◆ WHAT YOU WILL DO ◆
In the records below, find the line containing "turquoise pot: 0 -> 1" and transcribe it and every line after it exactly; leave the pictures out.

◆ RECORD SET ◆
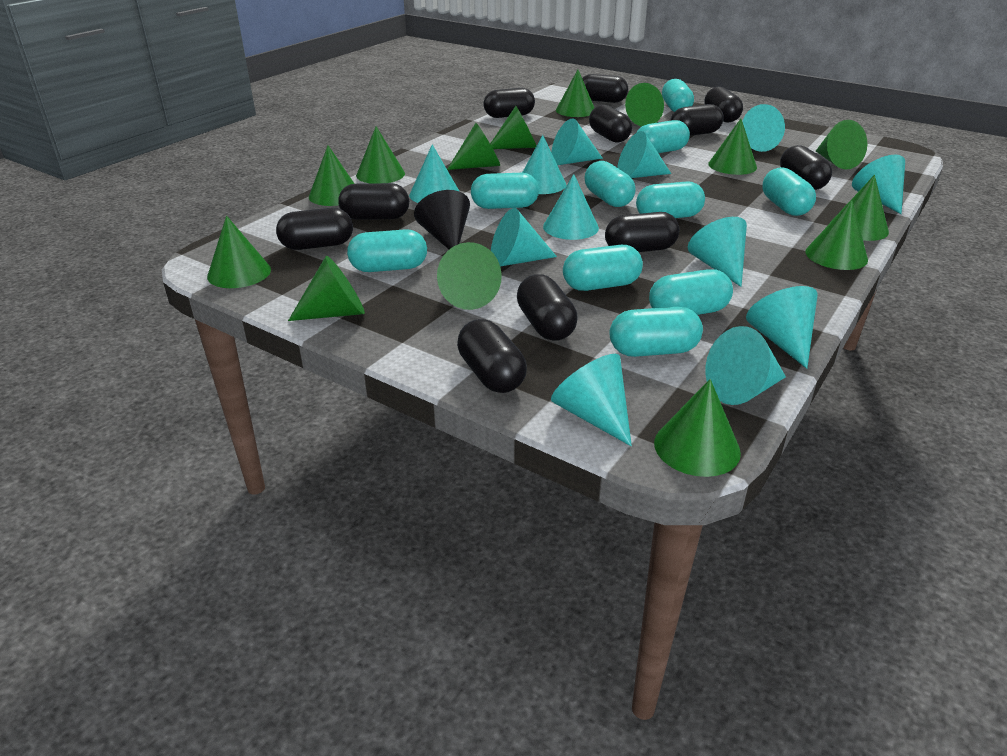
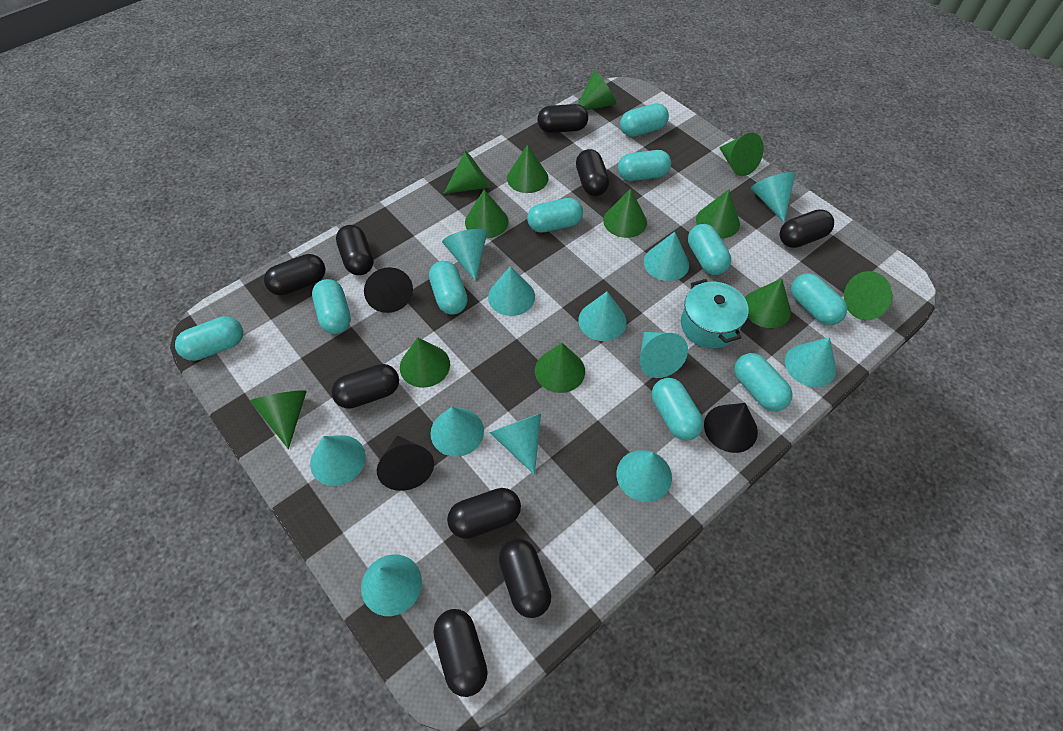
black capsule: 11 -> 9
black cone: 1 -> 3
green cone: 14 -> 12
turquoise pot: 0 -> 1

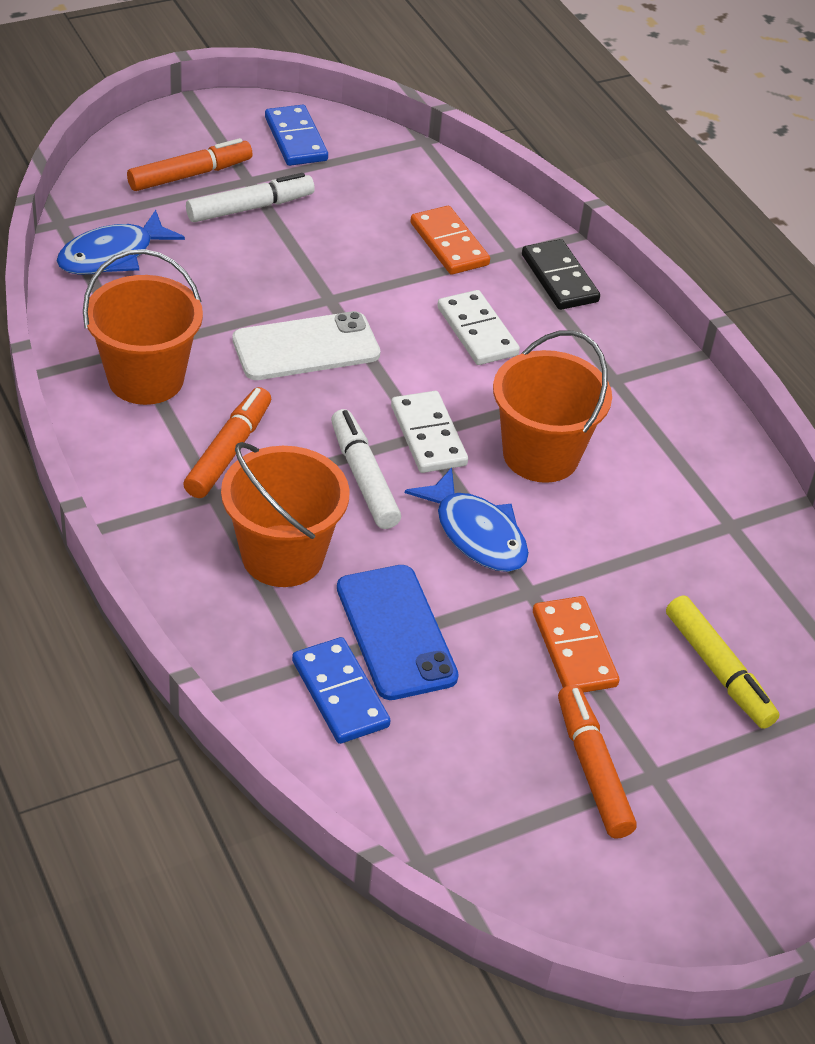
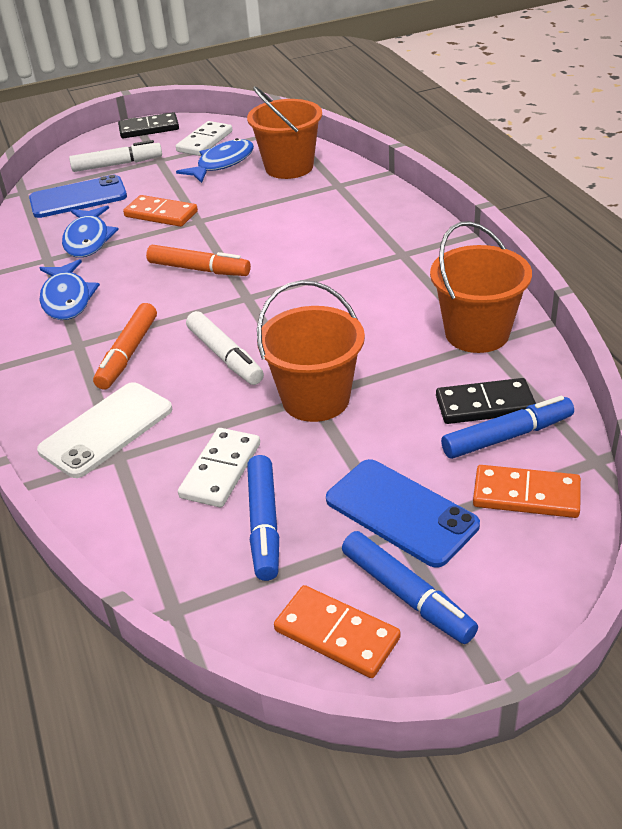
black domino: 1 -> 2
blue domino: 2 -> 0
blue fish: 2 -> 3
blue marker: 0 -> 3
blue phone: 1 -> 2
orange domino: 2 -> 3
orange marker: 3 -> 2
yellow marker: 1 -> 0

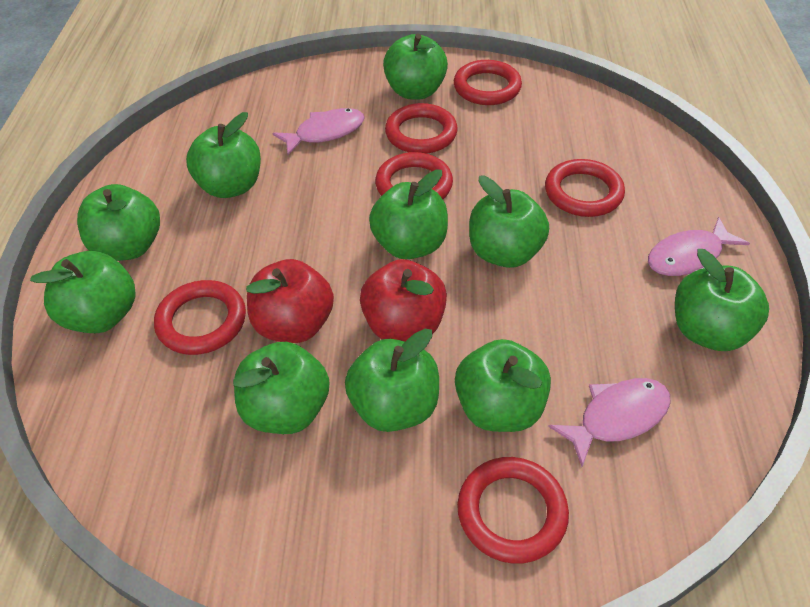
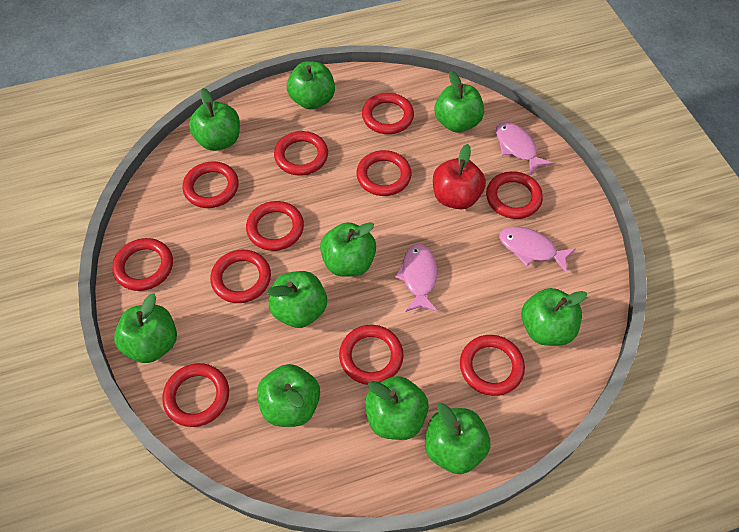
red apple: 2 -> 1
red ring: 6 -> 11

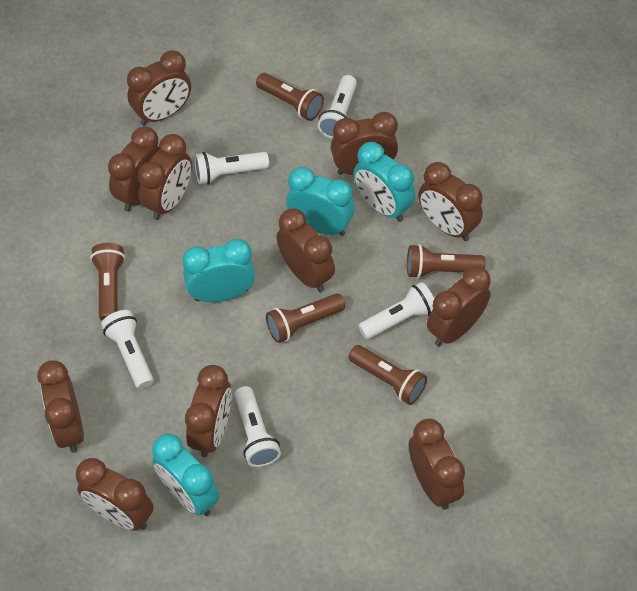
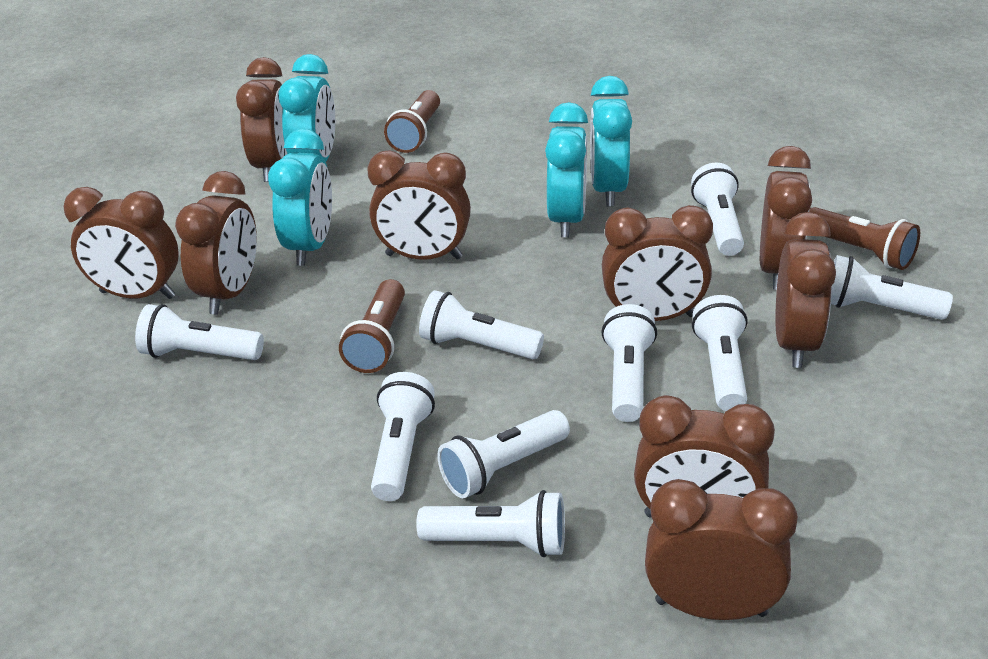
brown clock: 11 -> 9
brown flashlight: 5 -> 3
white flashlight: 5 -> 9

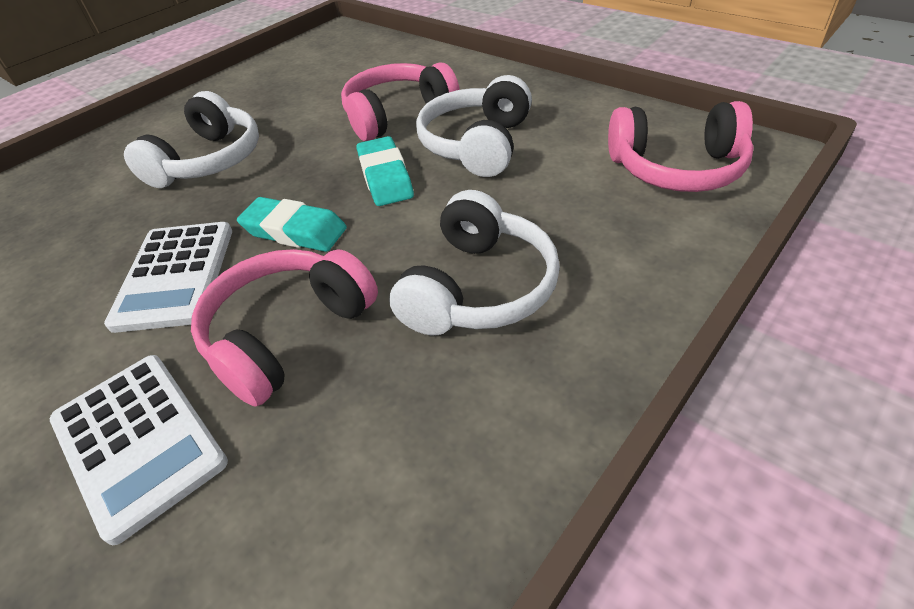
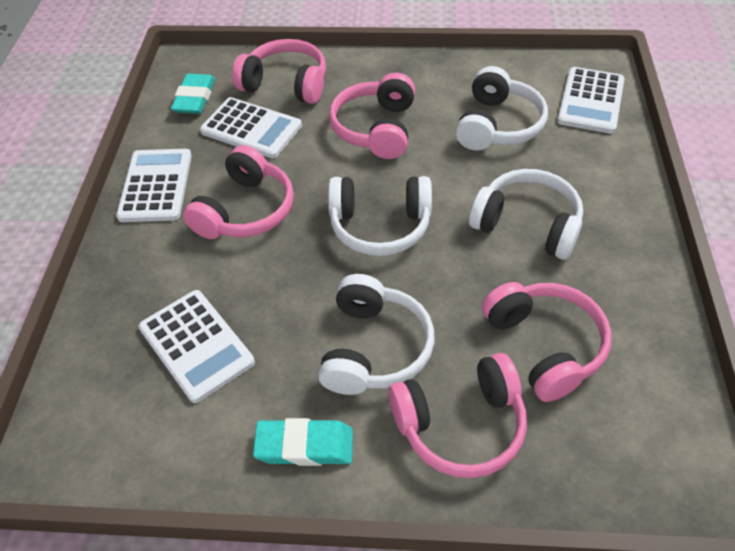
pink headphones: 3 -> 5
white calculator: 2 -> 4
white headphones: 3 -> 4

◆ SOLUTION FOR THIS EXERCISE ◆
turquoise pot: 0 -> 1

black domino: 1 -> 2
blue domino: 2 -> 0
blue fish: 2 -> 3
blue marker: 0 -> 3
blue phone: 1 -> 2
orange domino: 2 -> 3
orange marker: 3 -> 2
yellow marker: 1 -> 0

red apple: 2 -> 1
red ring: 6 -> 11

brown clock: 11 -> 9
brown flashlight: 5 -> 3
white flashlight: 5 -> 9

pink headphones: 3 -> 5
white calculator: 2 -> 4
white headphones: 3 -> 4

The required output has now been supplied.